YOUR ASSIGNMENT: Find the string "none" in the listing below and return each line it appears in.

DATA SHOWN:
* * *

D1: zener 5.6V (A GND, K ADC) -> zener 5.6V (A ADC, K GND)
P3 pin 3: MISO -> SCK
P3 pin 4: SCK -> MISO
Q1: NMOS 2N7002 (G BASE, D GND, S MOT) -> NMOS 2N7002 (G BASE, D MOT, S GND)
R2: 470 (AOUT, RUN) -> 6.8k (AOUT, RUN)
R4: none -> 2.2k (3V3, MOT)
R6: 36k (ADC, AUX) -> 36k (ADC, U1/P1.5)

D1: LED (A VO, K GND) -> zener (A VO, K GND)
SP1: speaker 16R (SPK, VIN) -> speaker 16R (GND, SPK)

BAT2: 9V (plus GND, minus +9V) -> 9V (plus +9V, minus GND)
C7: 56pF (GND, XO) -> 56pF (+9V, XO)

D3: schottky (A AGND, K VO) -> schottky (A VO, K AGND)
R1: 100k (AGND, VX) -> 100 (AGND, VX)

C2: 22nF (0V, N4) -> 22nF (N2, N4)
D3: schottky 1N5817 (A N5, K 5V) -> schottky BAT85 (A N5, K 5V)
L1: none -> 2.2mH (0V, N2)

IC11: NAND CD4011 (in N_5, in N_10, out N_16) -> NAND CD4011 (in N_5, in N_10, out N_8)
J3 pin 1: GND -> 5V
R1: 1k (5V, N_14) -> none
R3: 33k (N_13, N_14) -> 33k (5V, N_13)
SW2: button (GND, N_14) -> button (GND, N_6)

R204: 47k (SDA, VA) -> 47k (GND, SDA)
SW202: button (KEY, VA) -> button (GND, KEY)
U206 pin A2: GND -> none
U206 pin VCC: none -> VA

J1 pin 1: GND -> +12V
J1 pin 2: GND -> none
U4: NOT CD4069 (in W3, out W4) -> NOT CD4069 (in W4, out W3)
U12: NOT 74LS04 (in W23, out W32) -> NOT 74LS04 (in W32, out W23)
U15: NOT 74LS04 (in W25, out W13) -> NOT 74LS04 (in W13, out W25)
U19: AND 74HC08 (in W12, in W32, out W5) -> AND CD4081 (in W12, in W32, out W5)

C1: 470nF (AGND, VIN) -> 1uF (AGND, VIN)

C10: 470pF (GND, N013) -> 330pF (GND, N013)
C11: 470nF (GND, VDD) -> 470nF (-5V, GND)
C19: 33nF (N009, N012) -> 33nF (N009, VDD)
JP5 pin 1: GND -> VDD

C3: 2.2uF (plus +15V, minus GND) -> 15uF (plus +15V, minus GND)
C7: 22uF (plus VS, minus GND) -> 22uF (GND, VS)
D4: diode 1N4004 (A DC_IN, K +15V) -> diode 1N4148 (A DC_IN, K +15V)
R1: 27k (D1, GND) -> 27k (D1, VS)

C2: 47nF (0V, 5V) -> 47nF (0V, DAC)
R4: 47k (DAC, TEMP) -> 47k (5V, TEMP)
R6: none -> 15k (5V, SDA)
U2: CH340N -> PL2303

* * *

RESPONSE:
R4: none -> 2.2k (3V3, MOT)
L1: none -> 2.2mH (0V, N2)
R1: 1k (5V, N_14) -> none
U206 pin A2: GND -> none
U206 pin VCC: none -> VA
J1 pin 2: GND -> none
R6: none -> 15k (5V, SDA)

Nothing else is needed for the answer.